WORK TASK:
Copy out the lines of the material that include the string "blue".
Segment Start: RECORD SET
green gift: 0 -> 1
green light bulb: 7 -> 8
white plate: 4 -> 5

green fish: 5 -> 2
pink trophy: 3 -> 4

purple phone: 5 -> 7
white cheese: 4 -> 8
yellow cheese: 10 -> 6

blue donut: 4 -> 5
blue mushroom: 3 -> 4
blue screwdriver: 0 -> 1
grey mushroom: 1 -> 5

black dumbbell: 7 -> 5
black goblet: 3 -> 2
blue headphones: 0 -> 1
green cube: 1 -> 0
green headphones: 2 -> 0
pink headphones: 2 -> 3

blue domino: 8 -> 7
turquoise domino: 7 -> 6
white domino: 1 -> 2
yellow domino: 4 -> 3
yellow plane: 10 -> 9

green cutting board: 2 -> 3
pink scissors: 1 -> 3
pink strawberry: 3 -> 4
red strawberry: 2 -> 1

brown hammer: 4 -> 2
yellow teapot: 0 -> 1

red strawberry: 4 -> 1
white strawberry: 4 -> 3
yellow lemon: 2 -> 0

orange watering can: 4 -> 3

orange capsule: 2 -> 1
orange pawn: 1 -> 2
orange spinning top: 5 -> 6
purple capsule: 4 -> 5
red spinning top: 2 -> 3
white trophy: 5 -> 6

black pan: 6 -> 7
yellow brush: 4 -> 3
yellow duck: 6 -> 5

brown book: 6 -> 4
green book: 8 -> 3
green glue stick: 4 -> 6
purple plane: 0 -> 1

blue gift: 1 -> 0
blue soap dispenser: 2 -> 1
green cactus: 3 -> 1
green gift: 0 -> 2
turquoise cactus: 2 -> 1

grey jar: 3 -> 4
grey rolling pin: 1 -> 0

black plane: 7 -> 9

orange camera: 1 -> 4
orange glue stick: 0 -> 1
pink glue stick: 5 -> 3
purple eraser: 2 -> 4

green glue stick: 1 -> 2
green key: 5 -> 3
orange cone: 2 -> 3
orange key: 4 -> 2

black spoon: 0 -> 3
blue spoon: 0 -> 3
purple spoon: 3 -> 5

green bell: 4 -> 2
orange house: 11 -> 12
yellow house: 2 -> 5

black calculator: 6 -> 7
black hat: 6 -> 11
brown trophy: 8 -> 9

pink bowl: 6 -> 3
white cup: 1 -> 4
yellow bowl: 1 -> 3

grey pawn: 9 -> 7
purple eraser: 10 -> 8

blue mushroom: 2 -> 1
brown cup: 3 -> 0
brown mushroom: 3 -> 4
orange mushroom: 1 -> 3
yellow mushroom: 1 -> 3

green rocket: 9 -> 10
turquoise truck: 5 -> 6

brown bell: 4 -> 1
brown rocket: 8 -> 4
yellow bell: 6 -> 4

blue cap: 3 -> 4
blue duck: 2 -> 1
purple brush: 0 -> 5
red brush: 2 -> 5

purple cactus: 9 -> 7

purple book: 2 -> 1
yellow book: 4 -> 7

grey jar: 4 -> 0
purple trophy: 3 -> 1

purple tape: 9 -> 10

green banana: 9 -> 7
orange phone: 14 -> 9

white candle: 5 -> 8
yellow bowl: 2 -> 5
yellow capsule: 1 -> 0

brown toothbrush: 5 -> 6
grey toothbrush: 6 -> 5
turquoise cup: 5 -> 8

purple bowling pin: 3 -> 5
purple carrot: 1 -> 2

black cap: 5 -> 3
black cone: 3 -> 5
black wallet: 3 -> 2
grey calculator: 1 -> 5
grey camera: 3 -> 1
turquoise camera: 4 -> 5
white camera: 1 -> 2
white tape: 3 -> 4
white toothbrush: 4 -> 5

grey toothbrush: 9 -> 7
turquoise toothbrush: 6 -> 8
Segment End: RECORD SET
ANSWER SECTION:
blue donut: 4 -> 5
blue mushroom: 3 -> 4
blue screwdriver: 0 -> 1
blue headphones: 0 -> 1
blue domino: 8 -> 7
blue gift: 1 -> 0
blue soap dispenser: 2 -> 1
blue spoon: 0 -> 3
blue mushroom: 2 -> 1
blue cap: 3 -> 4
blue duck: 2 -> 1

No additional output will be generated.